[Stored records]
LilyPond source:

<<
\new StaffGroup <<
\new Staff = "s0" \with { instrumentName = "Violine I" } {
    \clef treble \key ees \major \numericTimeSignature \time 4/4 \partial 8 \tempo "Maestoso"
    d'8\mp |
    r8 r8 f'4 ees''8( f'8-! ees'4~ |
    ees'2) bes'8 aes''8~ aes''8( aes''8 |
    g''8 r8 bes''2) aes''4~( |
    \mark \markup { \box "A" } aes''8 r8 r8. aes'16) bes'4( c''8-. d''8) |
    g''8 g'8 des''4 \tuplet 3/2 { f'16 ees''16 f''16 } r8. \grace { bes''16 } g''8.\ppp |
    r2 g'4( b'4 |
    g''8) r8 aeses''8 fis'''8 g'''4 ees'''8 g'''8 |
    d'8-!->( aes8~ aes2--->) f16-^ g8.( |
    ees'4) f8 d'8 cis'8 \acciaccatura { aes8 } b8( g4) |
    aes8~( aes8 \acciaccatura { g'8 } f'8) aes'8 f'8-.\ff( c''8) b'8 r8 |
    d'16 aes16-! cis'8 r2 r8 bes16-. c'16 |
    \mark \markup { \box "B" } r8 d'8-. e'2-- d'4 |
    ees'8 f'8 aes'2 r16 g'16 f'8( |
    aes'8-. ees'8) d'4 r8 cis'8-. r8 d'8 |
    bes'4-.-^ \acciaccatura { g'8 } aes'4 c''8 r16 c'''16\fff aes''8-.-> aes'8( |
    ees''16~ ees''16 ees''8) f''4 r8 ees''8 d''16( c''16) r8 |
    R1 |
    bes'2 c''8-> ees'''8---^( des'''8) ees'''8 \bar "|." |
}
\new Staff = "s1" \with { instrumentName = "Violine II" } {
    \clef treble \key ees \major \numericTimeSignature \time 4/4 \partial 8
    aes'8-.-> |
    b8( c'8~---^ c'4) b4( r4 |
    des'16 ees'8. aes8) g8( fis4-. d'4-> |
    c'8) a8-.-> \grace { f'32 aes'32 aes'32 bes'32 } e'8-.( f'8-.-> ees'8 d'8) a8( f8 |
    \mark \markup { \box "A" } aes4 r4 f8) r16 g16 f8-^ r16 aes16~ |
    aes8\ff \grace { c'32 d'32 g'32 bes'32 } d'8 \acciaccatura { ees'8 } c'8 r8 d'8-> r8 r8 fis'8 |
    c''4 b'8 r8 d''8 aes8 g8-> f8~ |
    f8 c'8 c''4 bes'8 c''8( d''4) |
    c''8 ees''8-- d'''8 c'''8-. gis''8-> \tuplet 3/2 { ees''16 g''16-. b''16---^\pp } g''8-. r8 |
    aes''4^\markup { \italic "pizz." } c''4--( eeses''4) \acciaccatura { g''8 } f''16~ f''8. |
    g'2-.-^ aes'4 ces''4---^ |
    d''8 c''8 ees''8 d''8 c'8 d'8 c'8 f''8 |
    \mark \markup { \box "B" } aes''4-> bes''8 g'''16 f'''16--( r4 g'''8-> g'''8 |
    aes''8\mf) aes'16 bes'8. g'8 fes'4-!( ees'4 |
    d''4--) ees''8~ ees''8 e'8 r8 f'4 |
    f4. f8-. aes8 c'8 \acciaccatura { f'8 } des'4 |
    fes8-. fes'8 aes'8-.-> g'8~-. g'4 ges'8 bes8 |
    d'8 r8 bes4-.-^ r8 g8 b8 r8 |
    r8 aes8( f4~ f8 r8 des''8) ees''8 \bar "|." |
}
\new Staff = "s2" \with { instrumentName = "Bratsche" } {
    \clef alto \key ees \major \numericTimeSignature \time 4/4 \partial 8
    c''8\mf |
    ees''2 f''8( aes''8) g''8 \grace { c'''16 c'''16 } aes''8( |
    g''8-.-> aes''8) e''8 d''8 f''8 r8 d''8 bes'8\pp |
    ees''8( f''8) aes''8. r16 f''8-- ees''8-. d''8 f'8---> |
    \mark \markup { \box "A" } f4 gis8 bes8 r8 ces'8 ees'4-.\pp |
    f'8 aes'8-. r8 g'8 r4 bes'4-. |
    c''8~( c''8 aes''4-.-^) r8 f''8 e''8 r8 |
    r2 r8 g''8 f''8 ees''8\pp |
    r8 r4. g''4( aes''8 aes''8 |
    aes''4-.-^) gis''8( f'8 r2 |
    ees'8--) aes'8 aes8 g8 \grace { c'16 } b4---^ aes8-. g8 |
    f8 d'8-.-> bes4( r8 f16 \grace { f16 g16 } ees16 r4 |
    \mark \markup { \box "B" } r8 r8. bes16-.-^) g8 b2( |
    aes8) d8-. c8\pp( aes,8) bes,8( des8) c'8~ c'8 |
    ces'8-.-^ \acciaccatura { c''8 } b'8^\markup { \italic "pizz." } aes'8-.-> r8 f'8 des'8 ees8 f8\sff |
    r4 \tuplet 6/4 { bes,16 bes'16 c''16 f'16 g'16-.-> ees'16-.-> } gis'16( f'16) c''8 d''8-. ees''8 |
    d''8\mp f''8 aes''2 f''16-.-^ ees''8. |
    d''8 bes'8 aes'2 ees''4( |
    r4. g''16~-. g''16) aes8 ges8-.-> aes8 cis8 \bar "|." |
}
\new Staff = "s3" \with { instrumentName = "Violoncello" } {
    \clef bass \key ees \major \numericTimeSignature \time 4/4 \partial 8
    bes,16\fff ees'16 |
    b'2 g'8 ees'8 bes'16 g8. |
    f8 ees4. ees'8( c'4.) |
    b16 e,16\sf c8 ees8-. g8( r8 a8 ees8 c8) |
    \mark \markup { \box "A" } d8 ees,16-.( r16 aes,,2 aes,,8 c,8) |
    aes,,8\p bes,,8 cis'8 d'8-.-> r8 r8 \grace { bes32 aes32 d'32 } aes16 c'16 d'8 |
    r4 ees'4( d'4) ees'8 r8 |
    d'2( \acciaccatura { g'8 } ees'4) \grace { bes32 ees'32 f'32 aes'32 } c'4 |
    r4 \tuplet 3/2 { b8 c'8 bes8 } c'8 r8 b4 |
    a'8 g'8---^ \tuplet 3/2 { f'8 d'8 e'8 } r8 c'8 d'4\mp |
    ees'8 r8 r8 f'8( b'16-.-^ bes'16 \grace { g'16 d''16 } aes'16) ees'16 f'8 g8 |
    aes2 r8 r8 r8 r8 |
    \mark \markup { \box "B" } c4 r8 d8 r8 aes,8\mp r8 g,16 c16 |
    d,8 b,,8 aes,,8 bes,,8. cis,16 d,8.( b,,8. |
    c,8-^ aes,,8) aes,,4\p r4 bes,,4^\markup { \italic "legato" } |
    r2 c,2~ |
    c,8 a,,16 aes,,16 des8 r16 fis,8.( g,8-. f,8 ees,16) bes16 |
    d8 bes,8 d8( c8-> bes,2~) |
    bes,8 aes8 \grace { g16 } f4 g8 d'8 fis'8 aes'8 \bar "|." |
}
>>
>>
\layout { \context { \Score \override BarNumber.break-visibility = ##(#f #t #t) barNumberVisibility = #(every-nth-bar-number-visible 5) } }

▶ [DIRECTION] Please pull out every line in the rows above that contains the string "time". Treat case as significant.

▶ [FINISHED ANSWER]
    \clef treble \key ees \major \numericTimeSignature \time 4/4 \partial 8 \tempo "Maestoso"
    \clef treble \key ees \major \numericTimeSignature \time 4/4 \partial 8
    \clef alto \key ees \major \numericTimeSignature \time 4/4 \partial 8
    \clef bass \key ees \major \numericTimeSignature \time 4/4 \partial 8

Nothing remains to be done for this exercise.